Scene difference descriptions
----
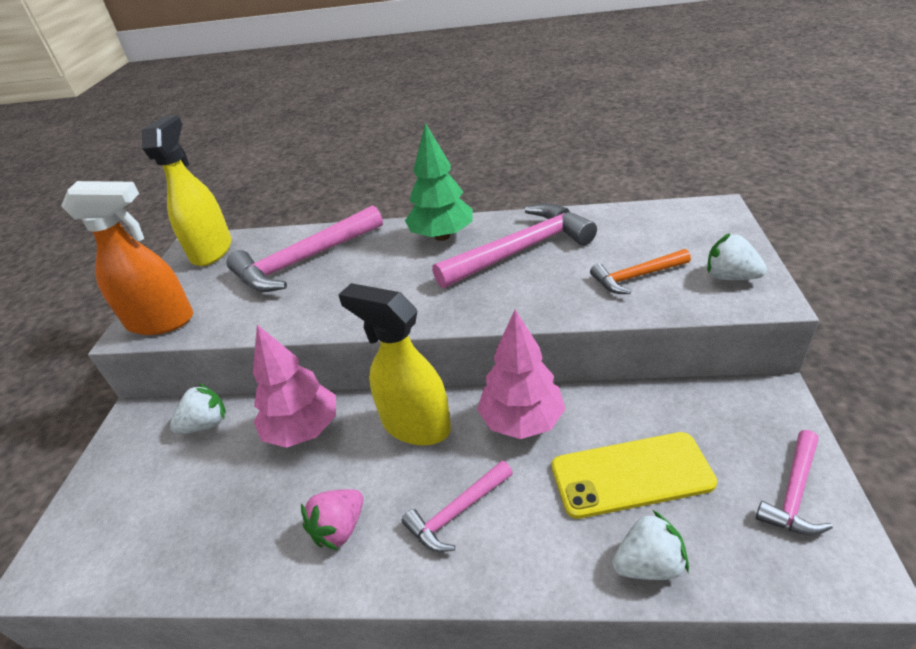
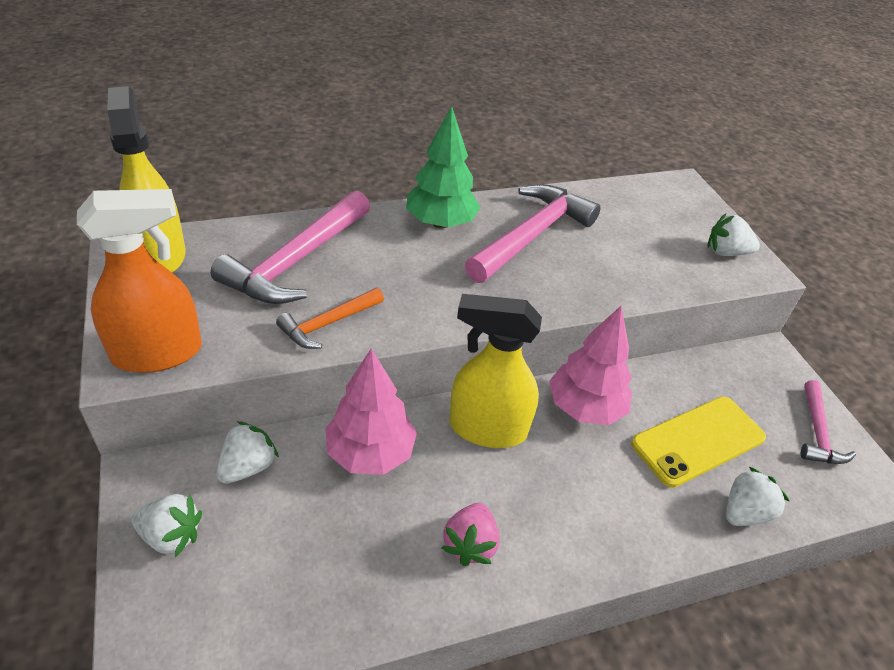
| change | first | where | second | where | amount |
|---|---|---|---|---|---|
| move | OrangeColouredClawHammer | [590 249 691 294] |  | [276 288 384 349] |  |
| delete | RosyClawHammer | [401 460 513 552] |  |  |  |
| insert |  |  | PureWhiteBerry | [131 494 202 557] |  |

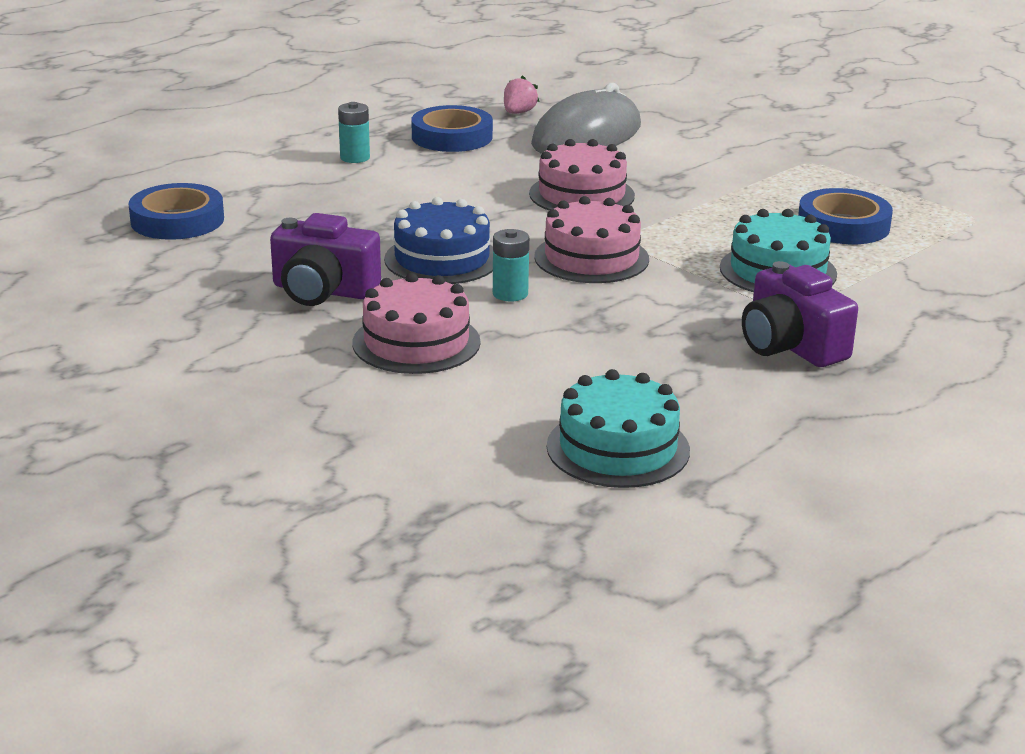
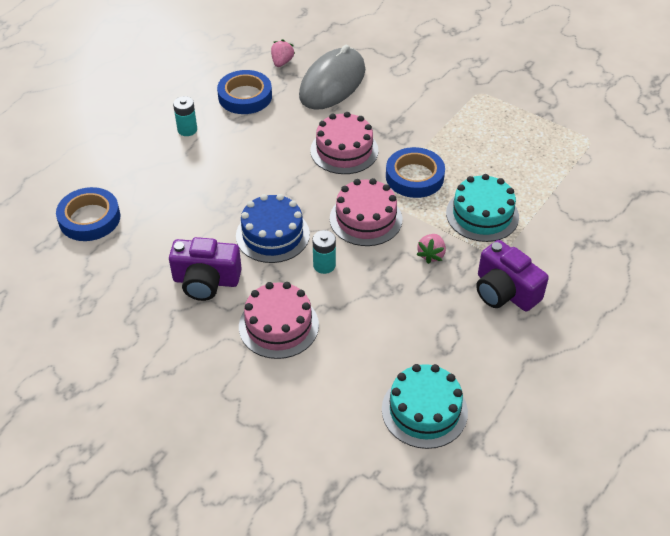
| change | first | where | second | where | amount |
|---|---|---|---|---|---|
| move | CobaltStickyTape | [798 188 893 244] |  | [386 147 445 198] |  |
| insert |  |  | RosyBerry | [416 234 446 264] |  |

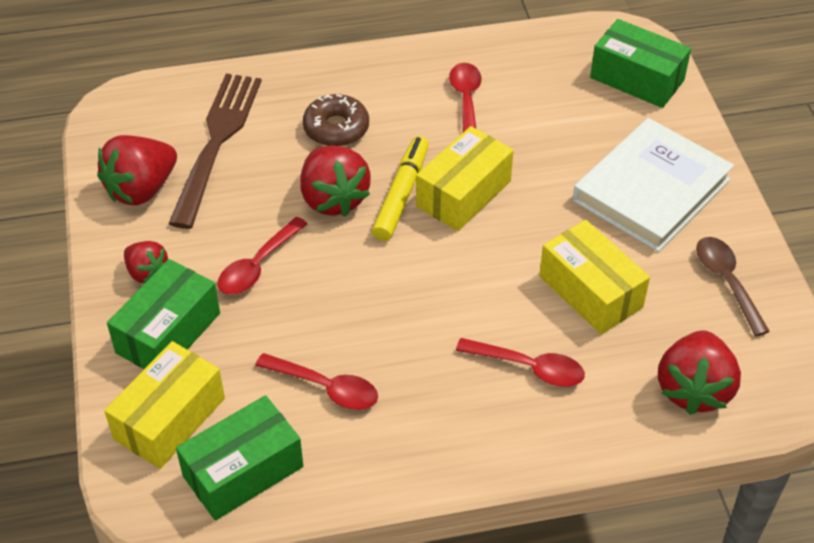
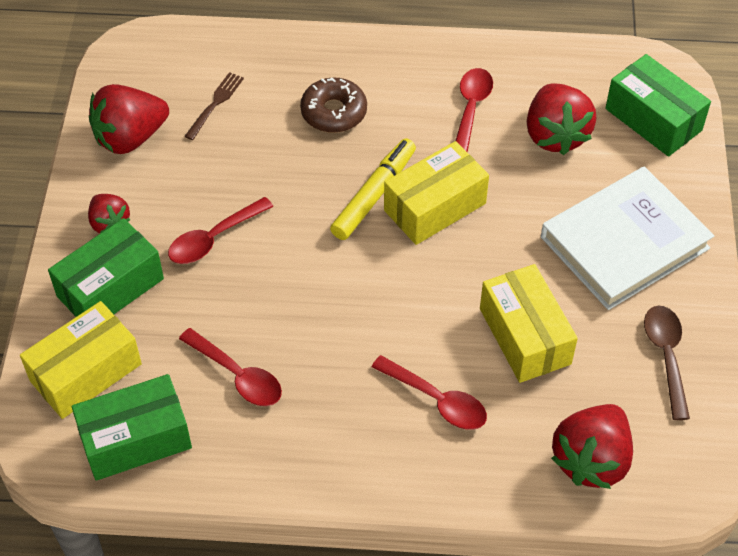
| change | first | where | second | where | amount |
|---|---|---|---|---|---|
| resize | RussetTableFork | [169 74 261 229] |  | [184 72 244 140] | x0.44 |
| move | ScarletBerry | [300 146 371 217] |  | [527 83 596 155] |  |

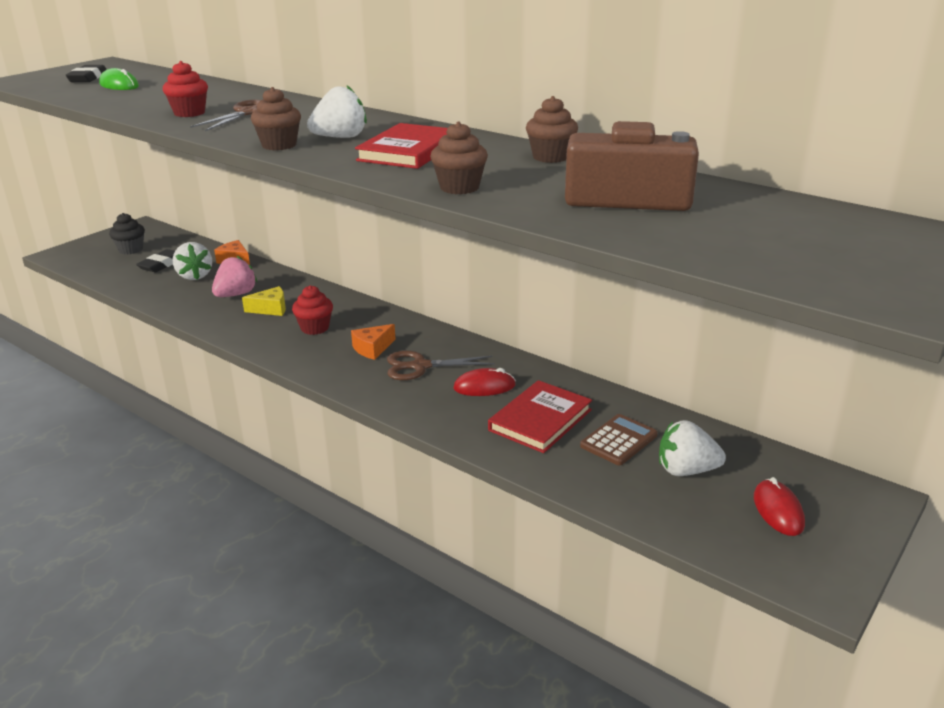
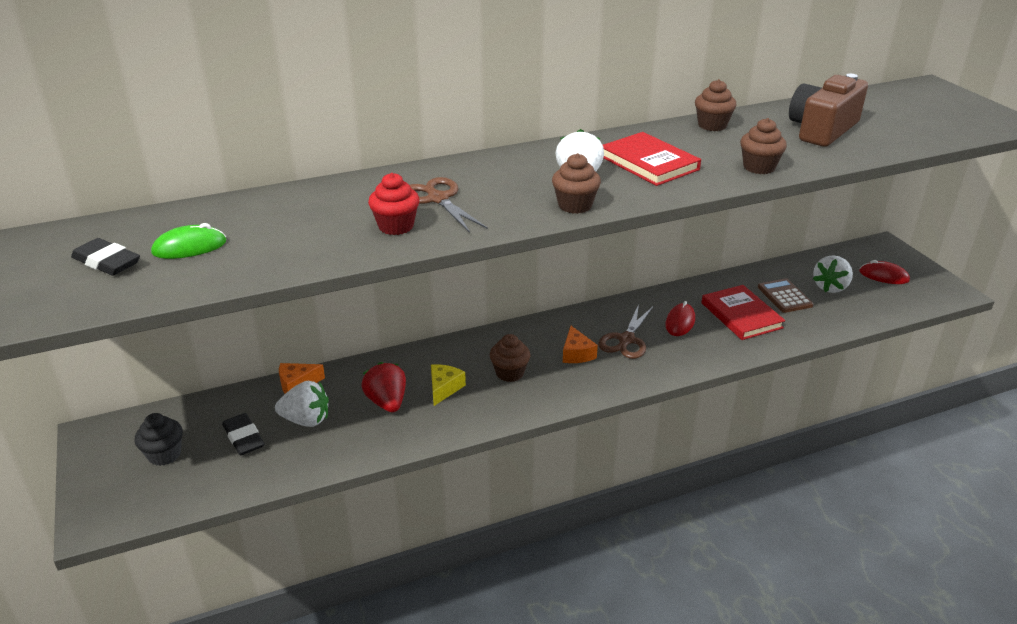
| change | first | where | second | where | amount |
|---|---|---|---|---|---|
| recolor | RosyBerry | [212 256 257 297] | ScarletBerry | [361 362 406 412] |  |
| recolor | ScarletFairyCake | [292 285 333 335] | RussetFairyCake | [490 334 530 382] |  |

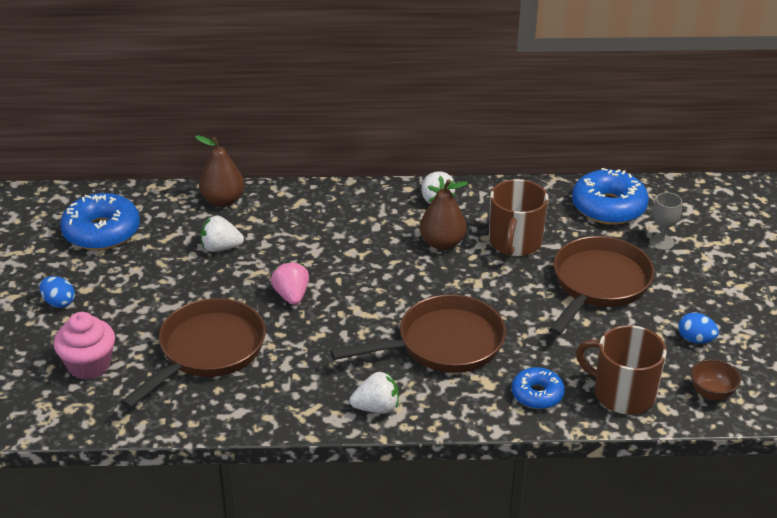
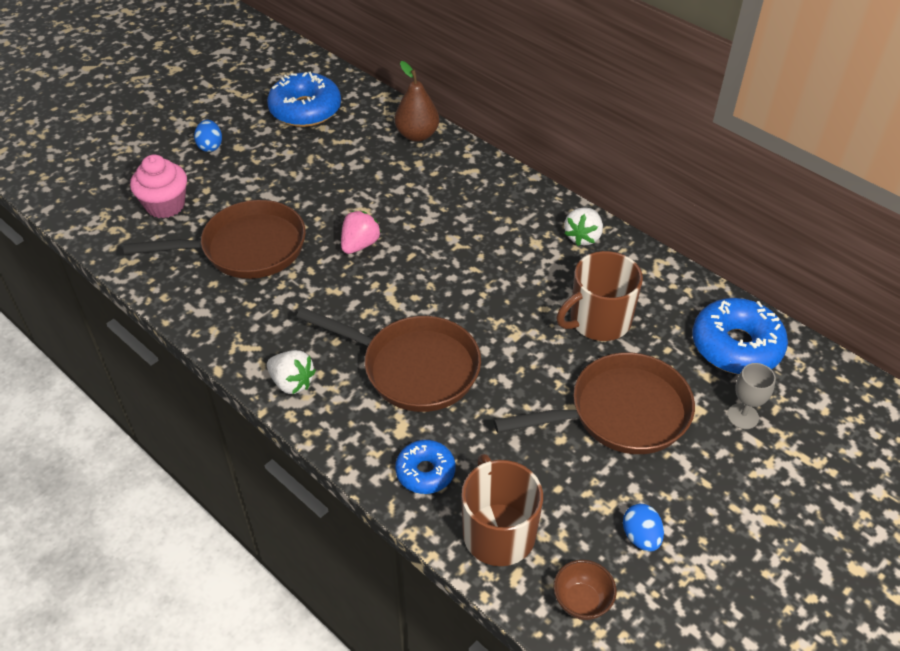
| change | first | where | second | where | amount |
|---|---|---|---|---|---|
| delete | RussetPear | [420 179 468 250] |  |  |  |
| delete | PureWhiteBerry | [201 215 244 252] |  |  |  |

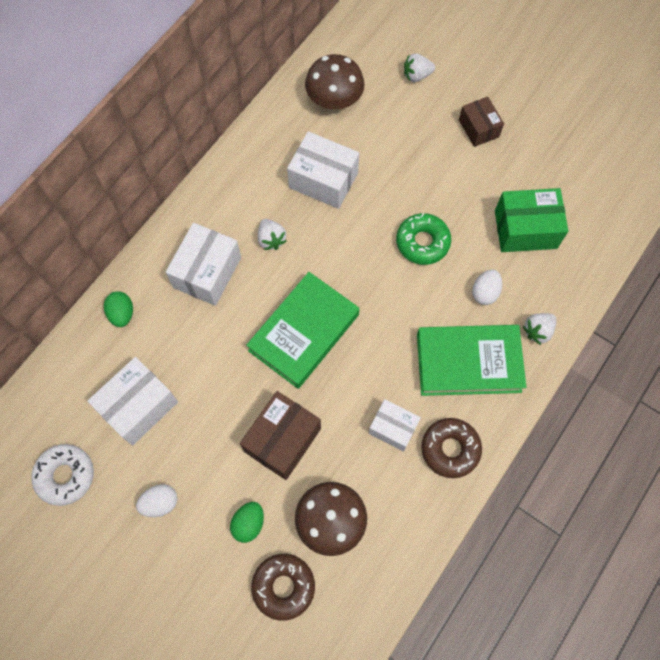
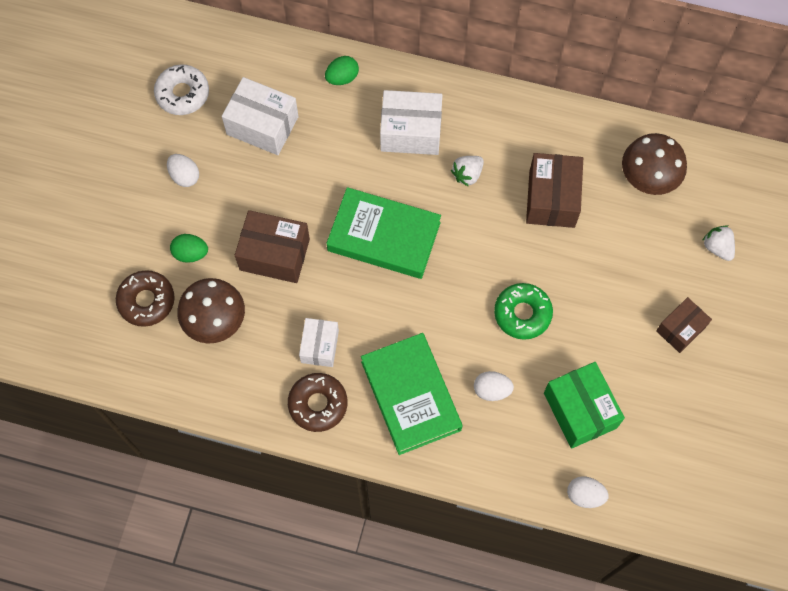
| change | first | where | second | where | amount |
|---|---|---|---|---|---|
| recolor | PureWhitePackage | [287 131 359 209] | RussetPackage | [526 153 583 228] |  |
| delete | PureWhiteBerry | [523 313 556 345] |  |  |  |
| insert |  |  | PureWhiteToyEgg | [567 476 609 508] |  |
----
• AIM OF THE EXERCISE:
Will you set down the records word for word while leaving out every picture?

• EXERCISE SOLUTION:
| change | first | where | second | where | amount |
|---|---|---|---|---|---|
| move | OrangeColouredClawHammer | [590 249 691 294] |  | [276 288 384 349] |  |
| delete | RosyClawHammer | [401 460 513 552] |  |  |  |
| insert |  |  | PureWhiteBerry | [131 494 202 557] |  |

| change | first | where | second | where | amount |
|---|---|---|---|---|---|
| move | CobaltStickyTape | [798 188 893 244] |  | [386 147 445 198] |  |
| insert |  |  | RosyBerry | [416 234 446 264] |  |

| change | first | where | second | where | amount |
|---|---|---|---|---|---|
| resize | RussetTableFork | [169 74 261 229] |  | [184 72 244 140] | x0.44 |
| move | ScarletBerry | [300 146 371 217] |  | [527 83 596 155] |  |

| change | first | where | second | where | amount |
|---|---|---|---|---|---|
| recolor | RosyBerry | [212 256 257 297] | ScarletBerry | [361 362 406 412] |  |
| recolor | ScarletFairyCake | [292 285 333 335] | RussetFairyCake | [490 334 530 382] |  |

| change | first | where | second | where | amount |
|---|---|---|---|---|---|
| delete | RussetPear | [420 179 468 250] |  |  |  |
| delete | PureWhiteBerry | [201 215 244 252] |  |  |  |

| change | first | where | second | where | amount |
|---|---|---|---|---|---|
| recolor | PureWhitePackage | [287 131 359 209] | RussetPackage | [526 153 583 228] |  |
| delete | PureWhiteBerry | [523 313 556 345] |  |  |  |
| insert |  |  | PureWhiteToyEgg | [567 476 609 508] |  |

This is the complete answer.